> [TASK OBJECTIVE]: Starting at the line that contains "FAN2 pin SIG: D5 -> D10", reproduce every line through the end of the entries below, with no pictures in the copy.

────────

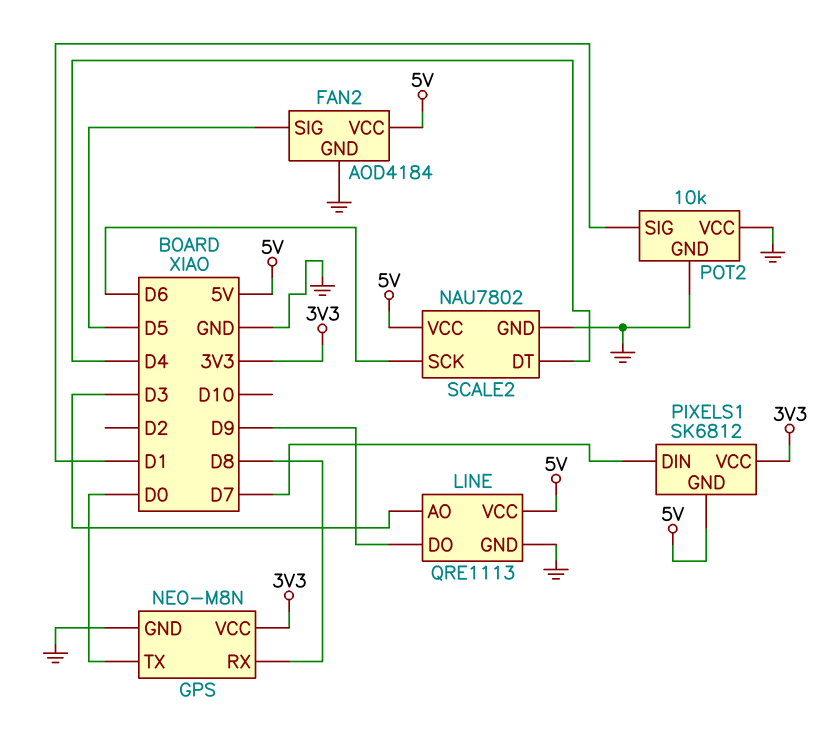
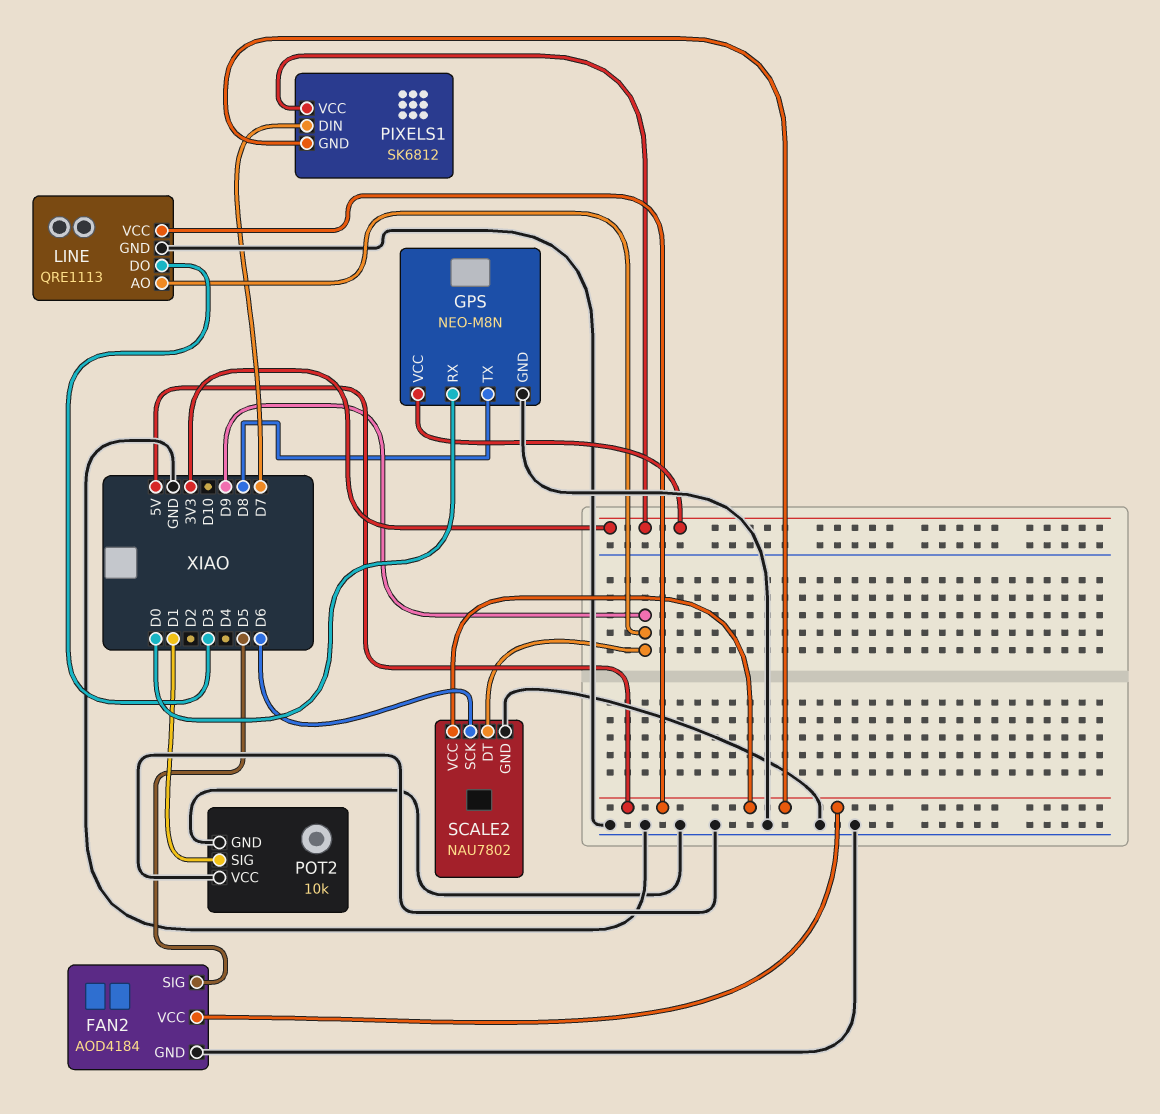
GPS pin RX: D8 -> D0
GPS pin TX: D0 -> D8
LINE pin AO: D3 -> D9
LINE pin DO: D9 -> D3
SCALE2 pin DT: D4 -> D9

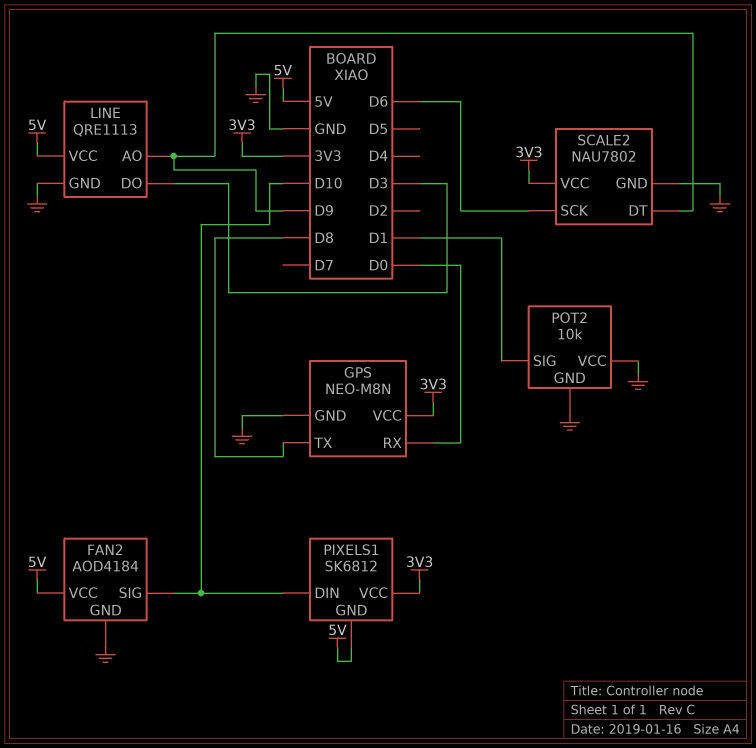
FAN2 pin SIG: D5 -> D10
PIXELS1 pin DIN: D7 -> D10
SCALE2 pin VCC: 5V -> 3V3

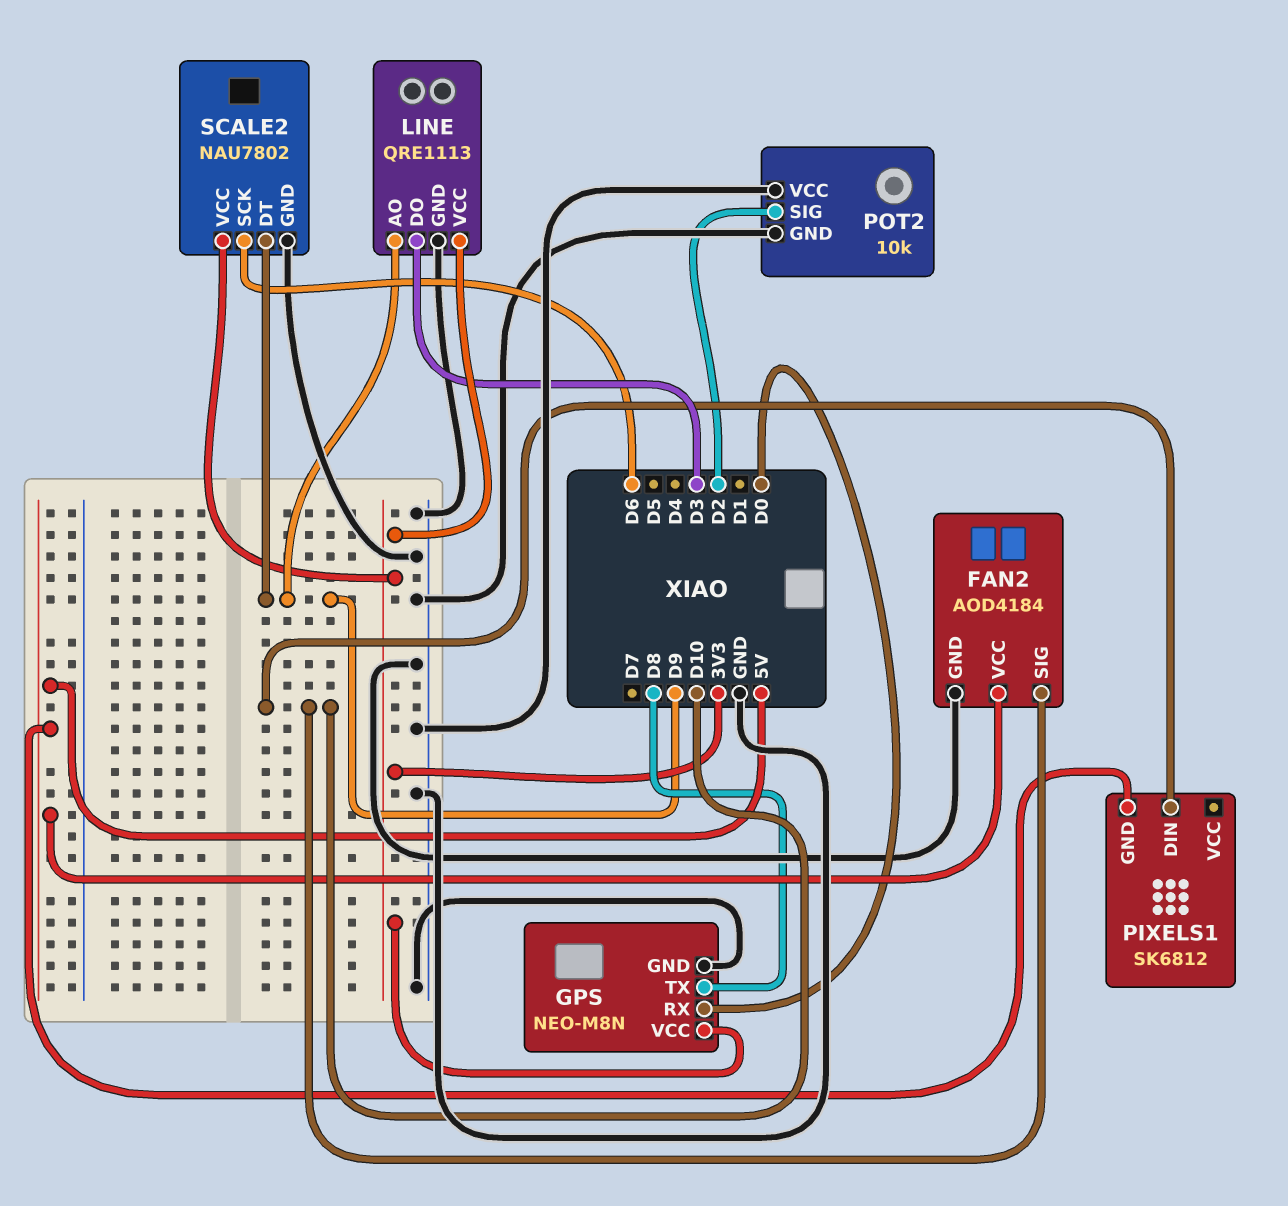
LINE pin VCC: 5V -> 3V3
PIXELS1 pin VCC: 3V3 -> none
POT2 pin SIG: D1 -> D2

────────

> [OUTPUT]:
FAN2 pin SIG: D5 -> D10
PIXELS1 pin DIN: D7 -> D10
SCALE2 pin VCC: 5V -> 3V3

LINE pin VCC: 5V -> 3V3
PIXELS1 pin VCC: 3V3 -> none
POT2 pin SIG: D1 -> D2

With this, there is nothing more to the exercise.